[MATERIAL PROVIDED]
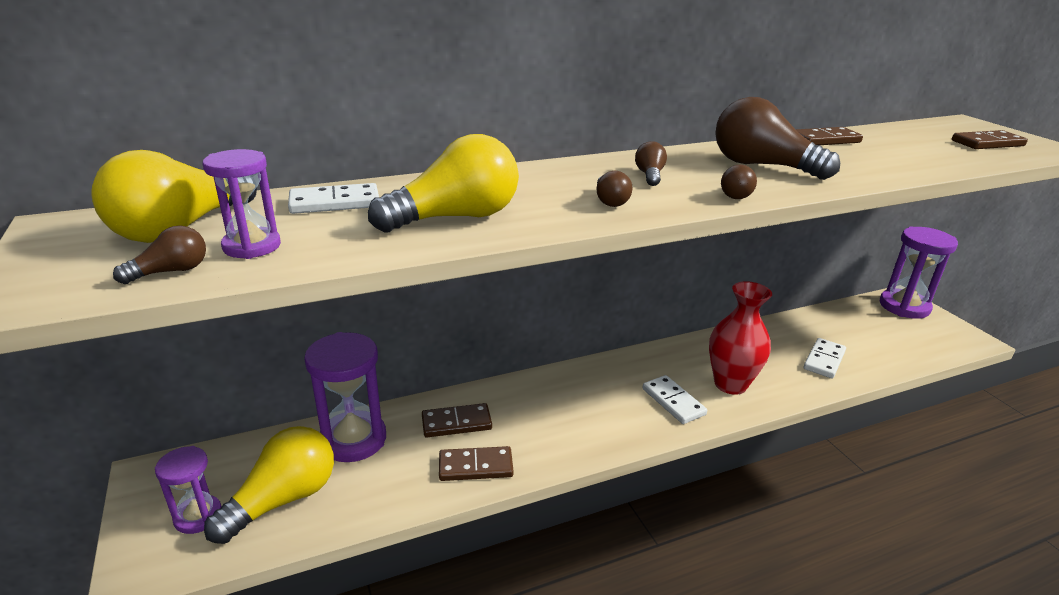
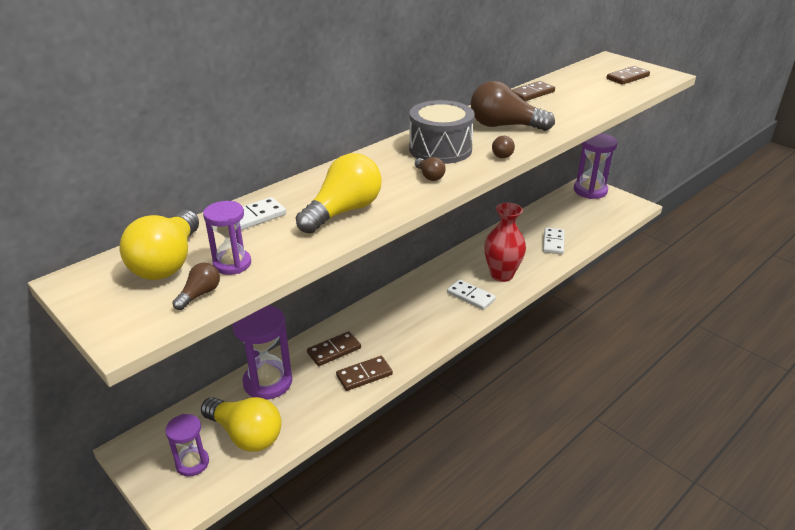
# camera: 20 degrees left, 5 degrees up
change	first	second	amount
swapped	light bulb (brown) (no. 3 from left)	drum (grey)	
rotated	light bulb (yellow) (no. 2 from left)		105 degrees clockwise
[/MATERIAL PROVIDED]
**TASK OBJECTIVE:** Determine the number of lines in the data above that include the word "bulb", then answer with that number alone.

**RESULT FOR THIS TASK:** 2